**Requirement**:
Give the records again exactly, but drop the pictures.

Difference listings
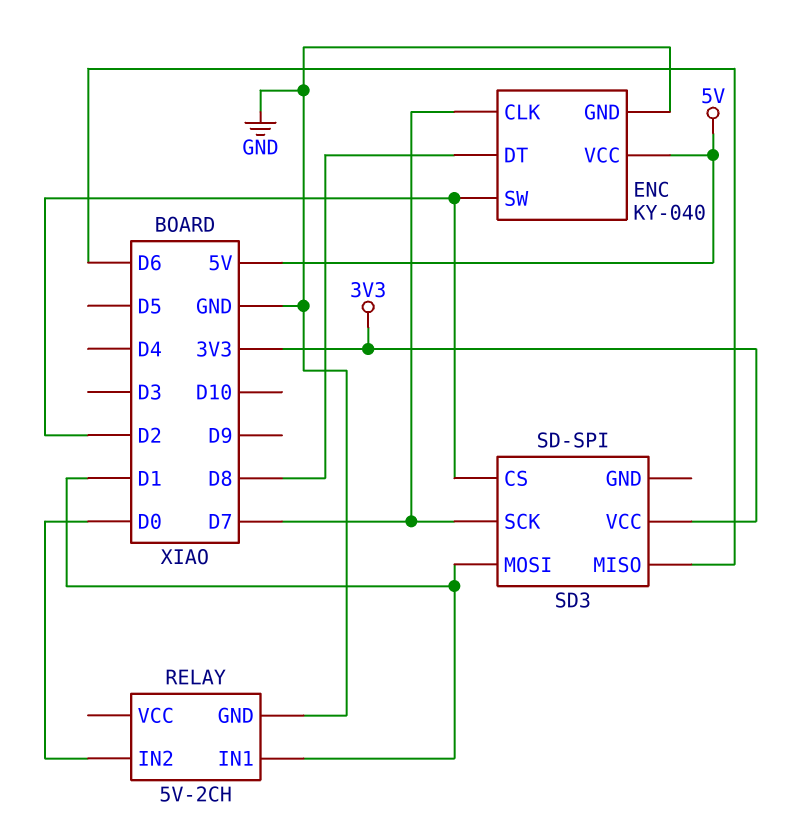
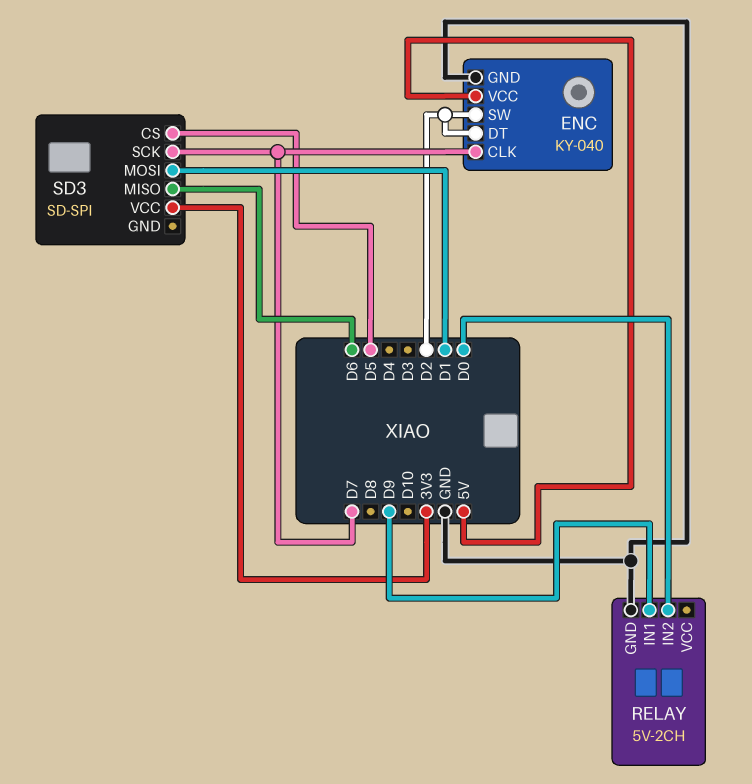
ENC pin DT: D8 -> D2
RELAY pin IN1: D1 -> D9
SD3 pin CS: D2 -> D5

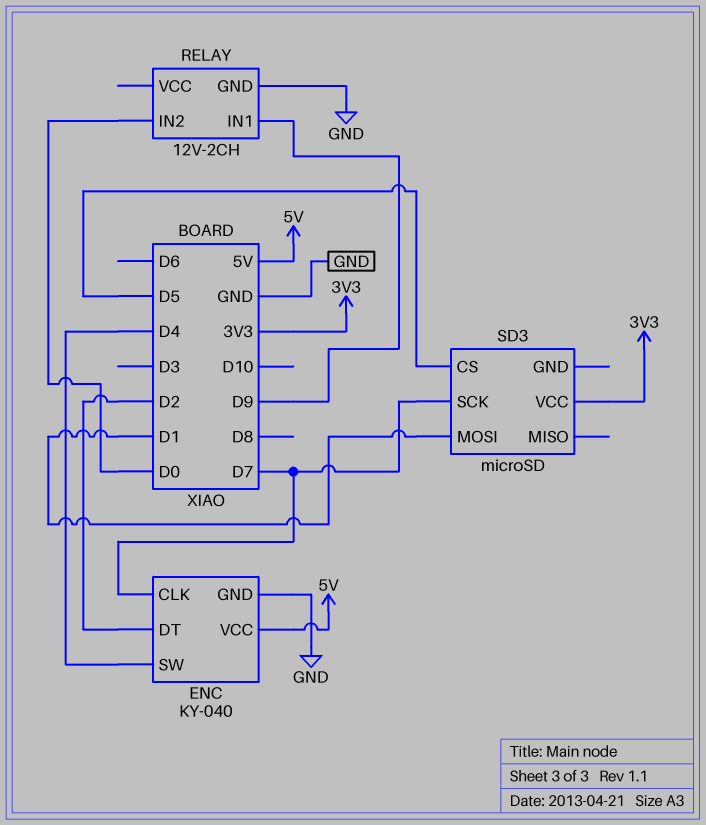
ENC pin SW: D2 -> D4
RELAY: 5V-2CH -> 12V-2CH
SD3: SD-SPI -> microSD
SD3 pin MISO: D6 -> none

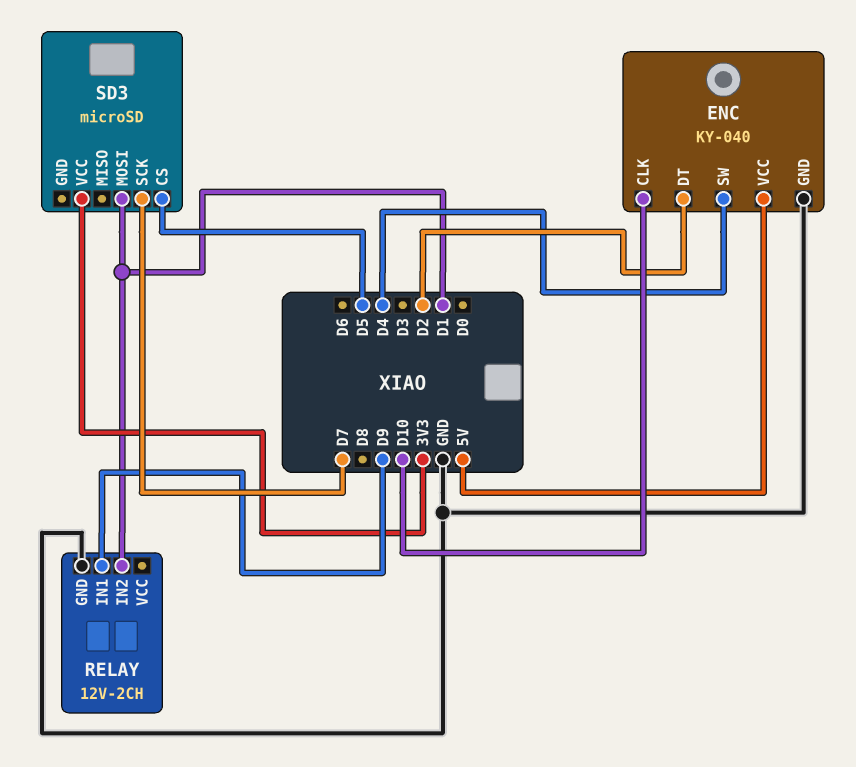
ENC pin CLK: D7 -> D10
RELAY pin IN2: D0 -> D1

**Task response**:
ENC pin DT: D8 -> D2
RELAY pin IN1: D1 -> D9
SD3 pin CS: D2 -> D5

ENC pin SW: D2 -> D4
RELAY: 5V-2CH -> 12V-2CH
SD3: SD-SPI -> microSD
SD3 pin MISO: D6 -> none

ENC pin CLK: D7 -> D10
RELAY pin IN2: D0 -> D1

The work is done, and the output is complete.